**Your assignment**
All of the entries need to be copied character for character.

Stored data Block Start

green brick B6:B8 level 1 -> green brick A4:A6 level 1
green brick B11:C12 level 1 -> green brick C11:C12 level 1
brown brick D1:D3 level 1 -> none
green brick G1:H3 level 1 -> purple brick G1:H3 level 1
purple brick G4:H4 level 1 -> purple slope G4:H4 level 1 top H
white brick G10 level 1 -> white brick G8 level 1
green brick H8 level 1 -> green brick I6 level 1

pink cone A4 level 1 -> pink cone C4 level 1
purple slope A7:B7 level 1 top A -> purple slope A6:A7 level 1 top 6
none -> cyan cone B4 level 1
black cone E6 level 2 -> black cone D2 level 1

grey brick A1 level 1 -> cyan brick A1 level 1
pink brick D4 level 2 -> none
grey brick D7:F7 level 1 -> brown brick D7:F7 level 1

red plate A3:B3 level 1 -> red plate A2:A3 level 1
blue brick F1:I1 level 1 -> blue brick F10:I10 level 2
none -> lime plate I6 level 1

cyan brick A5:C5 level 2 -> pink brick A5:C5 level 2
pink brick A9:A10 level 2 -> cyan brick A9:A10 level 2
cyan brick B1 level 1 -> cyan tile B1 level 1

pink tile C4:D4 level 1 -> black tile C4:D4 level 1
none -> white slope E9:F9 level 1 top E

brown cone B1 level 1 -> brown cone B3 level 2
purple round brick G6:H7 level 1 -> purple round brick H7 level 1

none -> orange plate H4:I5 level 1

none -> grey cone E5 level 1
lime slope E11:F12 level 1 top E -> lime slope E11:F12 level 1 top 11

Stored data Block End

**Written answer**
green brick B6:B8 level 1 -> green brick A4:A6 level 1
green brick B11:C12 level 1 -> green brick C11:C12 level 1
brown brick D1:D3 level 1 -> none
green brick G1:H3 level 1 -> purple brick G1:H3 level 1
purple brick G4:H4 level 1 -> purple slope G4:H4 level 1 top H
white brick G10 level 1 -> white brick G8 level 1
green brick H8 level 1 -> green brick I6 level 1

pink cone A4 level 1 -> pink cone C4 level 1
purple slope A7:B7 level 1 top A -> purple slope A6:A7 level 1 top 6
none -> cyan cone B4 level 1
black cone E6 level 2 -> black cone D2 level 1

grey brick A1 level 1 -> cyan brick A1 level 1
pink brick D4 level 2 -> none
grey brick D7:F7 level 1 -> brown brick D7:F7 level 1

red plate A3:B3 level 1 -> red plate A2:A3 level 1
blue brick F1:I1 level 1 -> blue brick F10:I10 level 2
none -> lime plate I6 level 1

cyan brick A5:C5 level 2 -> pink brick A5:C5 level 2
pink brick A9:A10 level 2 -> cyan brick A9:A10 level 2
cyan brick B1 level 1 -> cyan tile B1 level 1

pink tile C4:D4 level 1 -> black tile C4:D4 level 1
none -> white slope E9:F9 level 1 top E

brown cone B1 level 1 -> brown cone B3 level 2
purple round brick G6:H7 level 1 -> purple round brick H7 level 1

none -> orange plate H4:I5 level 1

none -> grey cone E5 level 1
lime slope E11:F12 level 1 top E -> lime slope E11:F12 level 1 top 11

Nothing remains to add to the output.